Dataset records

*** Block opens ***

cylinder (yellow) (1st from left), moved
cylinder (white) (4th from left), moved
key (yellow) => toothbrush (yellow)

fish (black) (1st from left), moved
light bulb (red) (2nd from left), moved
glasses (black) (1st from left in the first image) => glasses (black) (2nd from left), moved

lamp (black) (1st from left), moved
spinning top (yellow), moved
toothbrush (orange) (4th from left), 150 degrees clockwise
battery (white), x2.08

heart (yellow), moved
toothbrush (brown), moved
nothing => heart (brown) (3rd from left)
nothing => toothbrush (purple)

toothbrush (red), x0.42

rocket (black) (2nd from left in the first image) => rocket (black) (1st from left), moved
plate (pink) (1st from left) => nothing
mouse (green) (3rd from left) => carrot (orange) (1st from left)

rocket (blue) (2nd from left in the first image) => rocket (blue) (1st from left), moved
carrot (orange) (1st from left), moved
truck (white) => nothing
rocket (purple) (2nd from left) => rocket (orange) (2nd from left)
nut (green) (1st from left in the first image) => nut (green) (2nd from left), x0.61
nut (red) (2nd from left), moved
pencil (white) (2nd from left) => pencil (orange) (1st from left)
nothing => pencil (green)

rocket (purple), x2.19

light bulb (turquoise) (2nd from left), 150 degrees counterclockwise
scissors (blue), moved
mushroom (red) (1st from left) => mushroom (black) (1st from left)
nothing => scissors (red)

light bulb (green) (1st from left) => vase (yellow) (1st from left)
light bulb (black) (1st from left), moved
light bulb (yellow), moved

*** Block closes ***

What you will do
All the lines above are to be copied exactly, with none left out.

Output for this task
cylinder (yellow) (1st from left), moved
cylinder (white) (4th from left), moved
key (yellow) => toothbrush (yellow)

fish (black) (1st from left), moved
light bulb (red) (2nd from left), moved
glasses (black) (1st from left in the first image) => glasses (black) (2nd from left), moved

lamp (black) (1st from left), moved
spinning top (yellow), moved
toothbrush (orange) (4th from left), 150 degrees clockwise
battery (white), x2.08

heart (yellow), moved
toothbrush (brown), moved
nothing => heart (brown) (3rd from left)
nothing => toothbrush (purple)

toothbrush (red), x0.42

rocket (black) (2nd from left in the first image) => rocket (black) (1st from left), moved
plate (pink) (1st from left) => nothing
mouse (green) (3rd from left) => carrot (orange) (1st from left)

rocket (blue) (2nd from left in the first image) => rocket (blue) (1st from left), moved
carrot (orange) (1st from left), moved
truck (white) => nothing
rocket (purple) (2nd from left) => rocket (orange) (2nd from left)
nut (green) (1st from left in the first image) => nut (green) (2nd from left), x0.61
nut (red) (2nd from left), moved
pencil (white) (2nd from left) => pencil (orange) (1st from left)
nothing => pencil (green)

rocket (purple), x2.19

light bulb (turquoise) (2nd from left), 150 degrees counterclockwise
scissors (blue), moved
mushroom (red) (1st from left) => mushroom (black) (1st from left)
nothing => scissors (red)

light bulb (green) (1st from left) => vase (yellow) (1st from left)
light bulb (black) (1st from left), moved
light bulb (yellow), moved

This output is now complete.